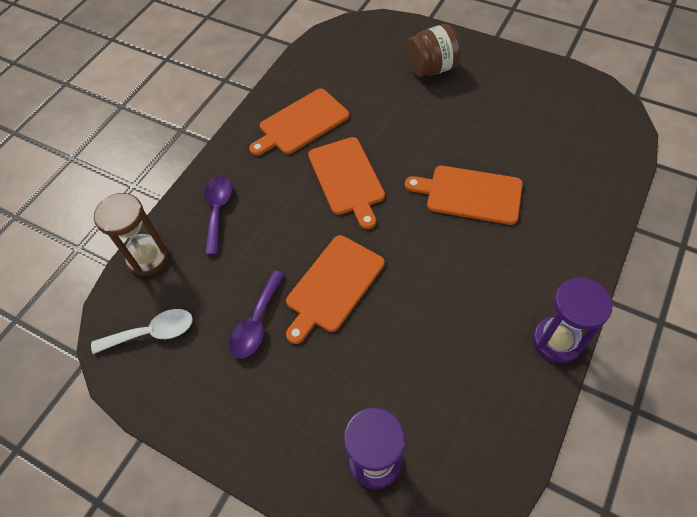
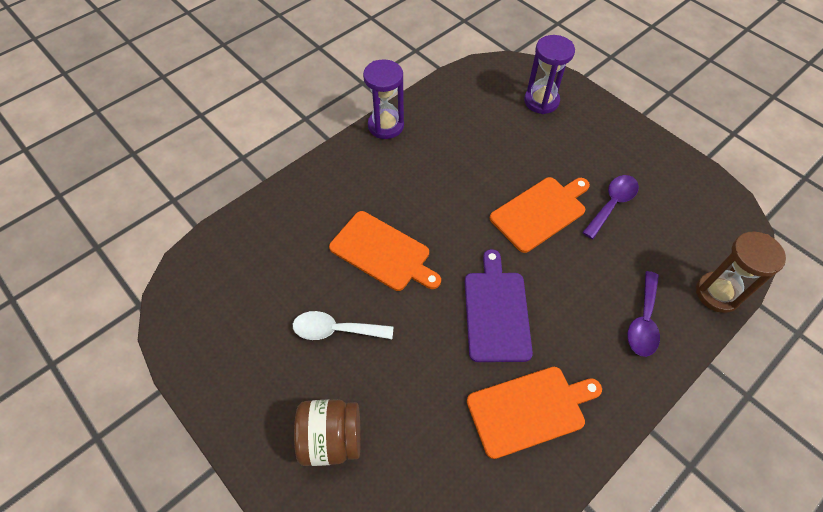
camera: 165 degrees left, 0 degrees up
(152, 333) = (705, 223): white spoon -> white spoon (335, 330)
(347, 179) = (496, 311): orange cutting board -> purple cutting board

**Assignment:** Write out exactly the final stretch of the listing above, beginning at the line that contains "(152, 333) = (705, 223): white" and ending at its last line, with nothing added.

**Written response:**
(152, 333) = (705, 223): white spoon -> white spoon (335, 330)
(347, 179) = (496, 311): orange cutting board -> purple cutting board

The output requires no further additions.